*** INFORMATION SUPPLIED ***
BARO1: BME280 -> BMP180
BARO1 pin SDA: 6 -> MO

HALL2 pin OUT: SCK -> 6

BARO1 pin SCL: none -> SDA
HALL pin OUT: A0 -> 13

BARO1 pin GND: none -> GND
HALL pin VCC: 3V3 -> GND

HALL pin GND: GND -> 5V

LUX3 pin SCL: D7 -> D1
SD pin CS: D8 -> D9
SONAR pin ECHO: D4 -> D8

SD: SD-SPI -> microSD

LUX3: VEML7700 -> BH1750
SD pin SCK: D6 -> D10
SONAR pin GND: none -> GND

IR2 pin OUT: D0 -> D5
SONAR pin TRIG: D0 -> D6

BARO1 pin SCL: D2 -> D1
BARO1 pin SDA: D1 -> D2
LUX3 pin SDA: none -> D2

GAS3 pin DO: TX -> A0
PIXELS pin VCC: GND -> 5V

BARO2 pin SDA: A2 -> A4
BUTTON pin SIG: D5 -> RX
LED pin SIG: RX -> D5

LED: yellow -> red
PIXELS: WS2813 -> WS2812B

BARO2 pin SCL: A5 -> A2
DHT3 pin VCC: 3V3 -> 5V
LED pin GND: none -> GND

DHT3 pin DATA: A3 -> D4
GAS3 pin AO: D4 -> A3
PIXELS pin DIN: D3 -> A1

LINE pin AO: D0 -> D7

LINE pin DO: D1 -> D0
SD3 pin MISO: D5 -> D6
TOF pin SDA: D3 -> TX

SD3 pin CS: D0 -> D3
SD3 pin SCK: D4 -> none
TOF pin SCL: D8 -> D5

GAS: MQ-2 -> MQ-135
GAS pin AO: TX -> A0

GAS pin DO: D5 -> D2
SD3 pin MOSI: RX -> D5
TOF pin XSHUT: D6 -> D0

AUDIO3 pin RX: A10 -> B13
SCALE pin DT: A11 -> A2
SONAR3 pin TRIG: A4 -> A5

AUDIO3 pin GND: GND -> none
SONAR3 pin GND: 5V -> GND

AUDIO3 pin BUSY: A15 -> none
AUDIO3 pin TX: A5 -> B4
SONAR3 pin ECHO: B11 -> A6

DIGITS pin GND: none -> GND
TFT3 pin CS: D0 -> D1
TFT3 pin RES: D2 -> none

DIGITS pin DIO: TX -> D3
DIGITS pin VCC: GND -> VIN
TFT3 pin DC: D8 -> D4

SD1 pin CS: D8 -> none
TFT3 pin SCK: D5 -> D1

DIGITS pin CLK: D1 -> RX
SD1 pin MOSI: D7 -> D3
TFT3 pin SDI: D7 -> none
***
Copy out all the entries exactly once more.

BARO1: BME280 -> BMP180
BARO1 pin SDA: 6 -> MO

HALL2 pin OUT: SCK -> 6

BARO1 pin SCL: none -> SDA
HALL pin OUT: A0 -> 13

BARO1 pin GND: none -> GND
HALL pin VCC: 3V3 -> GND

HALL pin GND: GND -> 5V

LUX3 pin SCL: D7 -> D1
SD pin CS: D8 -> D9
SONAR pin ECHO: D4 -> D8

SD: SD-SPI -> microSD

LUX3: VEML7700 -> BH1750
SD pin SCK: D6 -> D10
SONAR pin GND: none -> GND

IR2 pin OUT: D0 -> D5
SONAR pin TRIG: D0 -> D6

BARO1 pin SCL: D2 -> D1
BARO1 pin SDA: D1 -> D2
LUX3 pin SDA: none -> D2

GAS3 pin DO: TX -> A0
PIXELS pin VCC: GND -> 5V

BARO2 pin SDA: A2 -> A4
BUTTON pin SIG: D5 -> RX
LED pin SIG: RX -> D5

LED: yellow -> red
PIXELS: WS2813 -> WS2812B

BARO2 pin SCL: A5 -> A2
DHT3 pin VCC: 3V3 -> 5V
LED pin GND: none -> GND

DHT3 pin DATA: A3 -> D4
GAS3 pin AO: D4 -> A3
PIXELS pin DIN: D3 -> A1

LINE pin AO: D0 -> D7

LINE pin DO: D1 -> D0
SD3 pin MISO: D5 -> D6
TOF pin SDA: D3 -> TX

SD3 pin CS: D0 -> D3
SD3 pin SCK: D4 -> none
TOF pin SCL: D8 -> D5

GAS: MQ-2 -> MQ-135
GAS pin AO: TX -> A0

GAS pin DO: D5 -> D2
SD3 pin MOSI: RX -> D5
TOF pin XSHUT: D6 -> D0

AUDIO3 pin RX: A10 -> B13
SCALE pin DT: A11 -> A2
SONAR3 pin TRIG: A4 -> A5

AUDIO3 pin GND: GND -> none
SONAR3 pin GND: 5V -> GND

AUDIO3 pin BUSY: A15 -> none
AUDIO3 pin TX: A5 -> B4
SONAR3 pin ECHO: B11 -> A6

DIGITS pin GND: none -> GND
TFT3 pin CS: D0 -> D1
TFT3 pin RES: D2 -> none

DIGITS pin DIO: TX -> D3
DIGITS pin VCC: GND -> VIN
TFT3 pin DC: D8 -> D4

SD1 pin CS: D8 -> none
TFT3 pin SCK: D5 -> D1

DIGITS pin CLK: D1 -> RX
SD1 pin MOSI: D7 -> D3
TFT3 pin SDI: D7 -> none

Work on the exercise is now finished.